What is needed | Write out every line of the data below word for word, but leave out the picture lines.

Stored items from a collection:
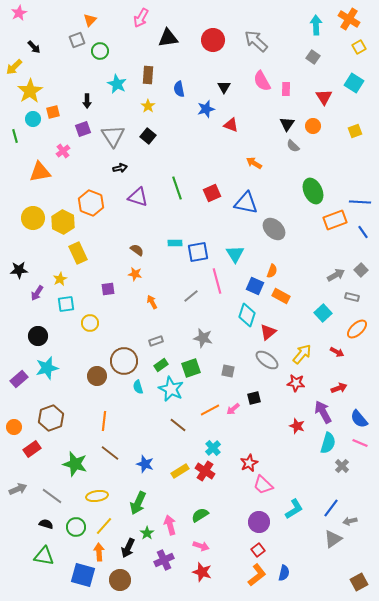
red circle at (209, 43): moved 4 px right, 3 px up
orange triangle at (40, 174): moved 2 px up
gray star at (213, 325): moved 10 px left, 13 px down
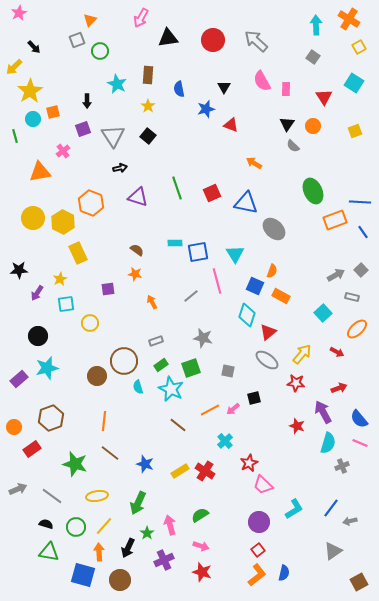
cyan cross at (213, 448): moved 12 px right, 7 px up
gray cross at (342, 466): rotated 24 degrees clockwise
gray triangle at (333, 539): moved 12 px down
green triangle at (44, 556): moved 5 px right, 4 px up
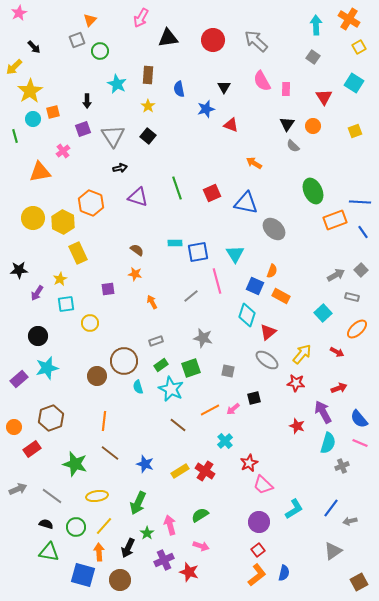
red star at (202, 572): moved 13 px left
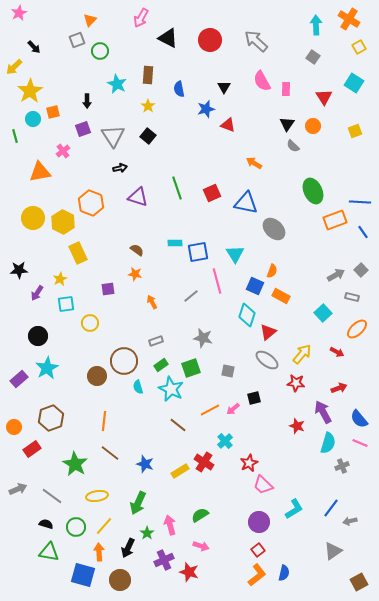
black triangle at (168, 38): rotated 35 degrees clockwise
red circle at (213, 40): moved 3 px left
red triangle at (231, 125): moved 3 px left
cyan star at (47, 368): rotated 15 degrees counterclockwise
green star at (75, 464): rotated 15 degrees clockwise
red cross at (205, 471): moved 1 px left, 9 px up
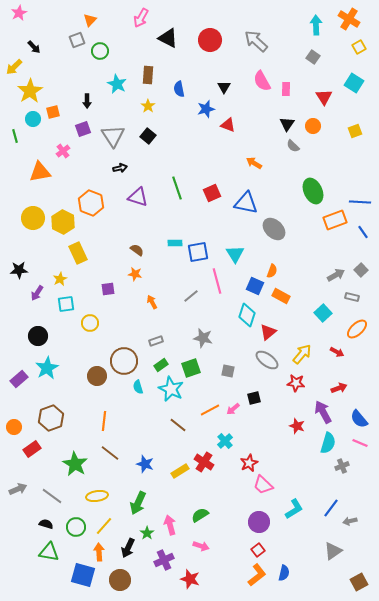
red star at (189, 572): moved 1 px right, 7 px down
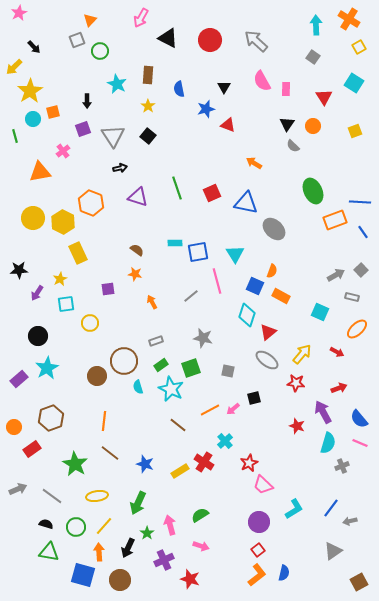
cyan square at (323, 313): moved 3 px left, 1 px up; rotated 24 degrees counterclockwise
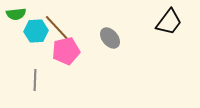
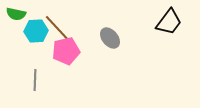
green semicircle: rotated 18 degrees clockwise
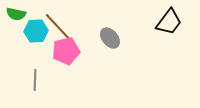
brown line: moved 2 px up
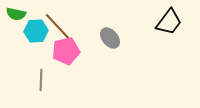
gray line: moved 6 px right
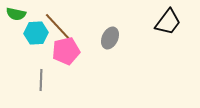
black trapezoid: moved 1 px left
cyan hexagon: moved 2 px down
gray ellipse: rotated 65 degrees clockwise
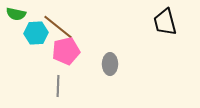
black trapezoid: moved 3 px left; rotated 128 degrees clockwise
brown line: rotated 8 degrees counterclockwise
gray ellipse: moved 26 px down; rotated 25 degrees counterclockwise
gray line: moved 17 px right, 6 px down
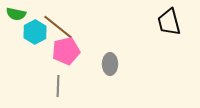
black trapezoid: moved 4 px right
cyan hexagon: moved 1 px left, 1 px up; rotated 25 degrees counterclockwise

Task solution |
red circle at (209, 43): moved 4 px right, 3 px up
orange triangle at (40, 174): moved 2 px up
gray star at (213, 325): moved 10 px left, 13 px down
cyan cross at (213, 448): moved 12 px right, 7 px up
gray cross at (342, 466): rotated 24 degrees clockwise
gray triangle at (333, 539): moved 12 px down
green triangle at (44, 556): moved 5 px right, 4 px up
red star at (202, 572): moved 13 px left
black triangle at (168, 38): rotated 35 degrees clockwise
red circle at (213, 40): moved 3 px left
red triangle at (231, 125): moved 3 px left
cyan star at (47, 368): rotated 15 degrees counterclockwise
green star at (75, 464): rotated 15 degrees clockwise
red cross at (205, 471): moved 1 px left, 9 px up
red star at (189, 572): moved 1 px right, 7 px down
cyan square at (323, 313): moved 3 px left, 1 px up; rotated 24 degrees counterclockwise
green semicircle: rotated 18 degrees clockwise
brown line: moved 2 px up
gray line: moved 6 px right
black trapezoid: moved 1 px left
cyan hexagon: moved 2 px down
gray ellipse: rotated 65 degrees clockwise
black trapezoid: moved 3 px left; rotated 128 degrees clockwise
brown line: rotated 8 degrees counterclockwise
gray ellipse: moved 26 px down; rotated 25 degrees counterclockwise
gray line: moved 17 px right, 6 px down
black trapezoid: moved 4 px right
cyan hexagon: moved 1 px left, 1 px up; rotated 25 degrees counterclockwise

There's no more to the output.